Start of Block

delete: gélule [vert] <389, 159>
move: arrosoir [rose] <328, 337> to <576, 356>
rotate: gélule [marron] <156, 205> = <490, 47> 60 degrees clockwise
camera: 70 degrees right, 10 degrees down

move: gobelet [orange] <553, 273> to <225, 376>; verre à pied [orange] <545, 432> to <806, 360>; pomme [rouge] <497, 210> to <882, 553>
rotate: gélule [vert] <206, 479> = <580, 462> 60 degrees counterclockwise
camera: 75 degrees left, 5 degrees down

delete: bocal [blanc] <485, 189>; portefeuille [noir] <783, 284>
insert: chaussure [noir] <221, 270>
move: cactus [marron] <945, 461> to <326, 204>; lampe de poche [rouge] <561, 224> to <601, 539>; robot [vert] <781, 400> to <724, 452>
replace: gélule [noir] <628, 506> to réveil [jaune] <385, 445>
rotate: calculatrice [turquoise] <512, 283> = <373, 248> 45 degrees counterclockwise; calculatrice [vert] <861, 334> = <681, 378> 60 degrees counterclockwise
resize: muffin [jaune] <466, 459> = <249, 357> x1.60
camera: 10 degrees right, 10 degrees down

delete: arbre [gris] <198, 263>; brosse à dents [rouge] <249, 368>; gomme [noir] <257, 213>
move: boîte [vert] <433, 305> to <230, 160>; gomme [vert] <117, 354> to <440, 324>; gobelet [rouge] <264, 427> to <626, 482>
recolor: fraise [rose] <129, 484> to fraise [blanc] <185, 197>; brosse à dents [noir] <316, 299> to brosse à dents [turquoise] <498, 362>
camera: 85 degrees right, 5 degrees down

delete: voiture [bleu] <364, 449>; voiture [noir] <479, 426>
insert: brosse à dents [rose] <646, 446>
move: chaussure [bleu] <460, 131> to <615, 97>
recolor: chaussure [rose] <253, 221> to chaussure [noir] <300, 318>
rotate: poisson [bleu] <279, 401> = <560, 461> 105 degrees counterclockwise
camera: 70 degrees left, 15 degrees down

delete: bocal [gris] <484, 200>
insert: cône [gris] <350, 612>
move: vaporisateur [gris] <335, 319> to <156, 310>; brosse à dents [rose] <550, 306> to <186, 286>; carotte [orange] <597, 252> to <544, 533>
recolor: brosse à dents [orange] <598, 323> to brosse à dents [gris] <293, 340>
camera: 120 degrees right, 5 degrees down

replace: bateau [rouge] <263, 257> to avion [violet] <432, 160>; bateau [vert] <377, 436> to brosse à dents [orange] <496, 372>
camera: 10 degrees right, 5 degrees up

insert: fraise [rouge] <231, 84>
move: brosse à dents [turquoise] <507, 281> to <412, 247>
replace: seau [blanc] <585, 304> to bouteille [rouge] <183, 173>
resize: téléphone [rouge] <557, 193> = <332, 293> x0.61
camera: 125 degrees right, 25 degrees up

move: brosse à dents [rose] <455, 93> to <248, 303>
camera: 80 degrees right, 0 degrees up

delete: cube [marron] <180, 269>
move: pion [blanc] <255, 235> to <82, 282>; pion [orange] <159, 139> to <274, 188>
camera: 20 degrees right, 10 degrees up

End of Block

What the task requires:
Write out the lines above, starting at the line that contains "move: pion [blanc]" and ending with the final line, and nothing else; copy them exactly.

Exercise answer:
move: pion [blanc] <255, 235> to <82, 282>; pion [orange] <159, 139> to <274, 188>
camera: 20 degrees right, 10 degrees up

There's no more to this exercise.